# MATERIAL FOR THIS EXERCISE
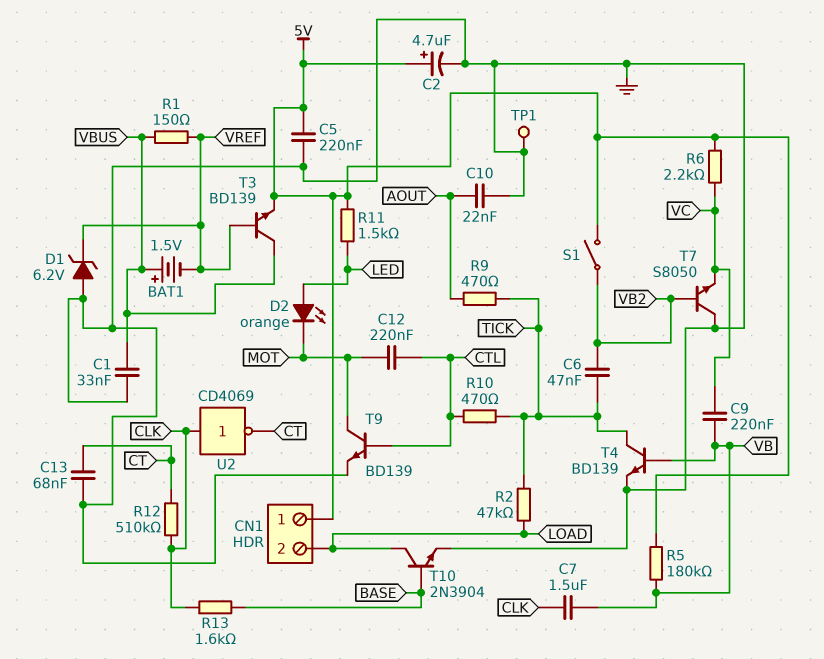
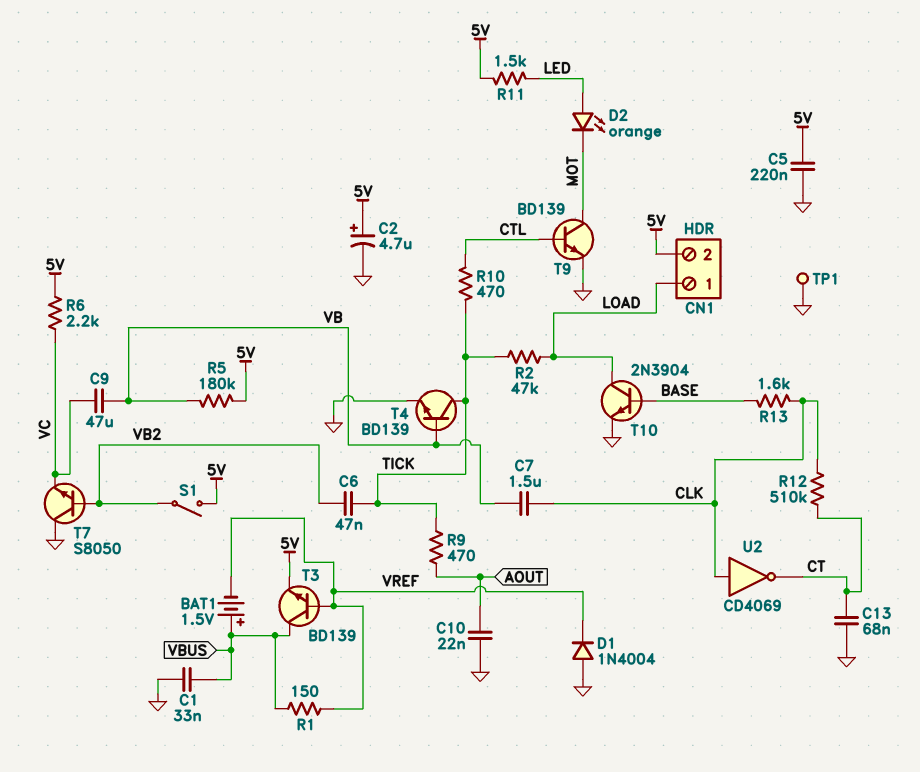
C9: 220nF (VB, VC) -> 47uF (VB, VC)
C12: 220nF (CTL, MOT) -> none
CN1 pin 1: 5V -> LOAD
CN1 pin 2: LOAD -> 5V
D1: zener 6.2V (A GND, K VREF) -> diode 1N4004 (A GND, K VREF)

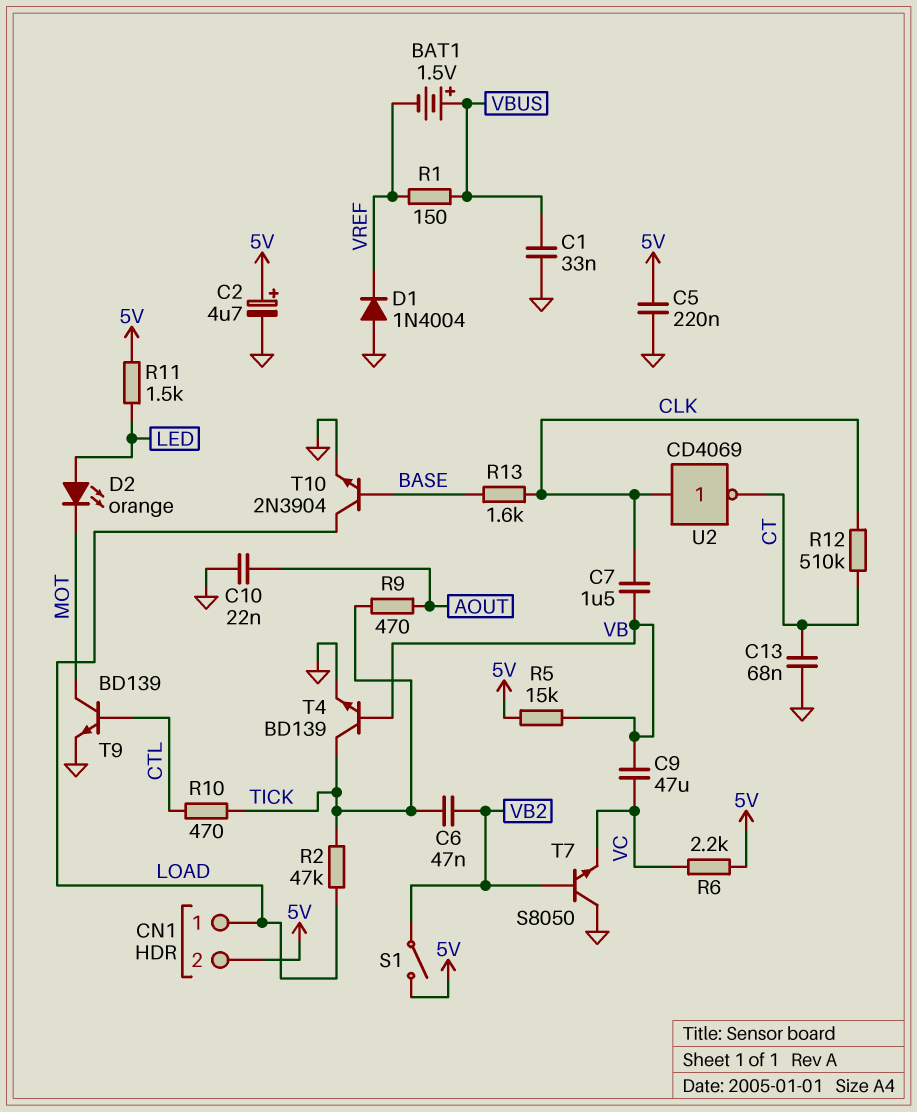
R5: 180k (5V, VB) -> 15k (5V, VB)
T3: NPN BD139 (B VREF, C VBUS, E 5V) -> none
TP1: test point (GND) -> none

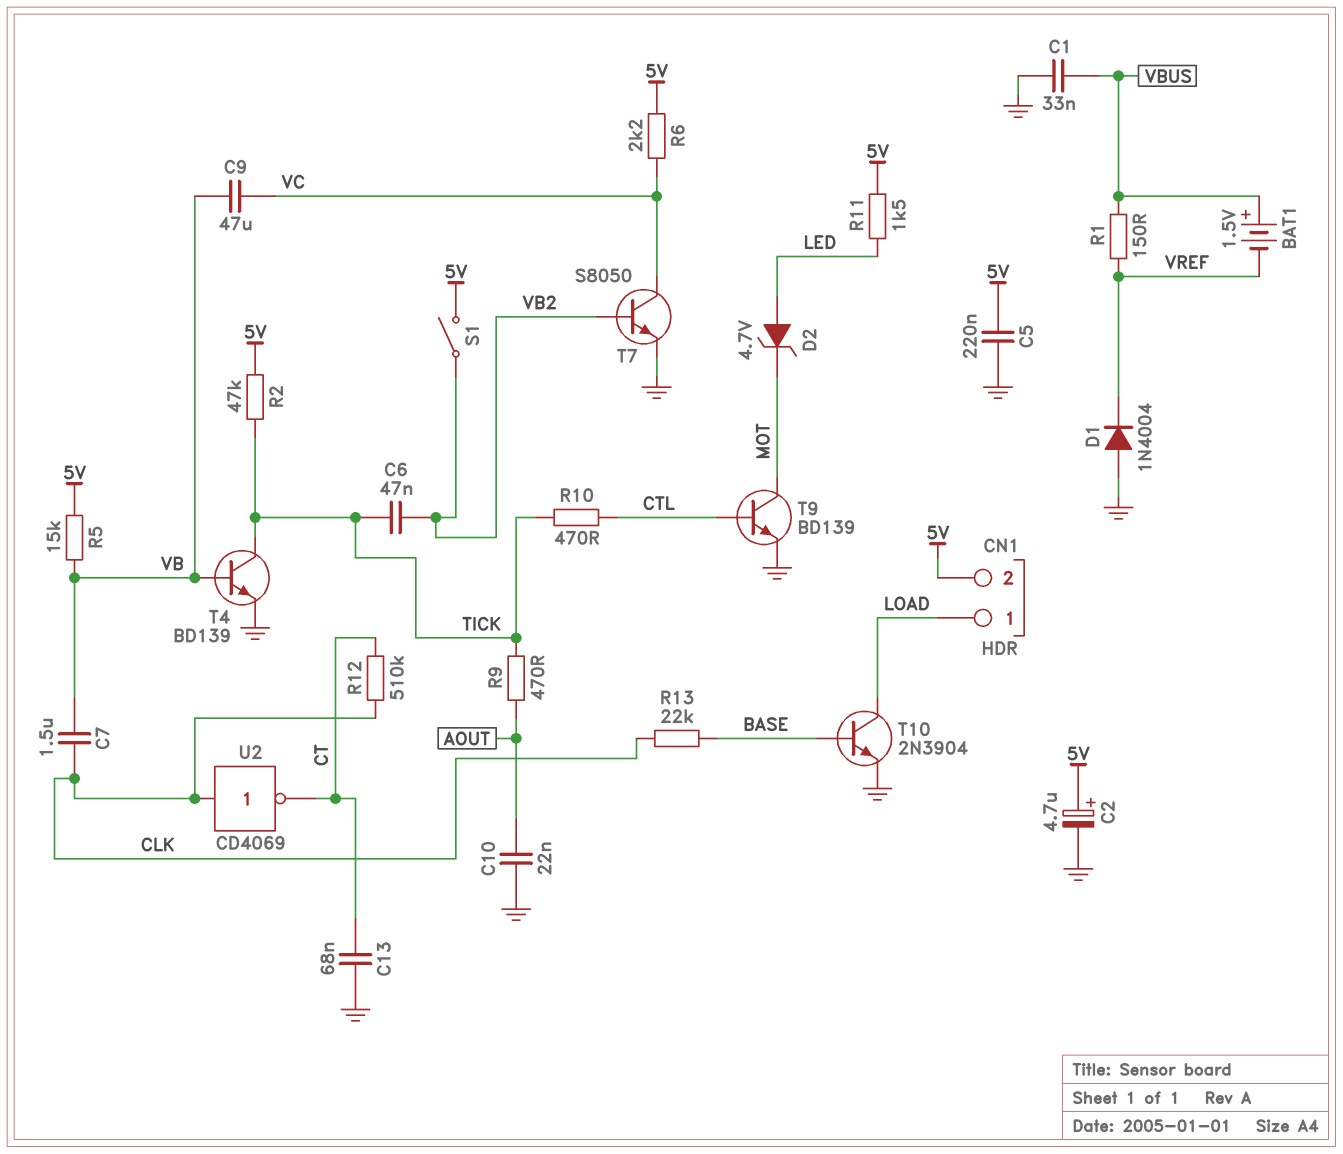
D2: LED orange (A LED, K MOT) -> zener 4.7V (A LED, K MOT)
R2: 47k (LOAD, TICK) -> 47k (5V, TICK)
R13: 1.6k (BASE, CLK) -> 22k (BASE, CLK)
T7: NPN S8050 (B VB2, C GND, E VC) -> NPN S8050 (B VB2, C VC, E GND)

# YOUR GOAL
Reproduce, word for word, the lines from the one containing "T3: NPN BD139 (B VREF, C VBUS, E 5V) -> none" through the final line above. Leave every picture out.

# SOLUTION TO THE PROBLEM
T3: NPN BD139 (B VREF, C VBUS, E 5V) -> none
TP1: test point (GND) -> none

D2: LED orange (A LED, K MOT) -> zener 4.7V (A LED, K MOT)
R2: 47k (LOAD, TICK) -> 47k (5V, TICK)
R13: 1.6k (BASE, CLK) -> 22k (BASE, CLK)
T7: NPN S8050 (B VB2, C GND, E VC) -> NPN S8050 (B VB2, C VC, E GND)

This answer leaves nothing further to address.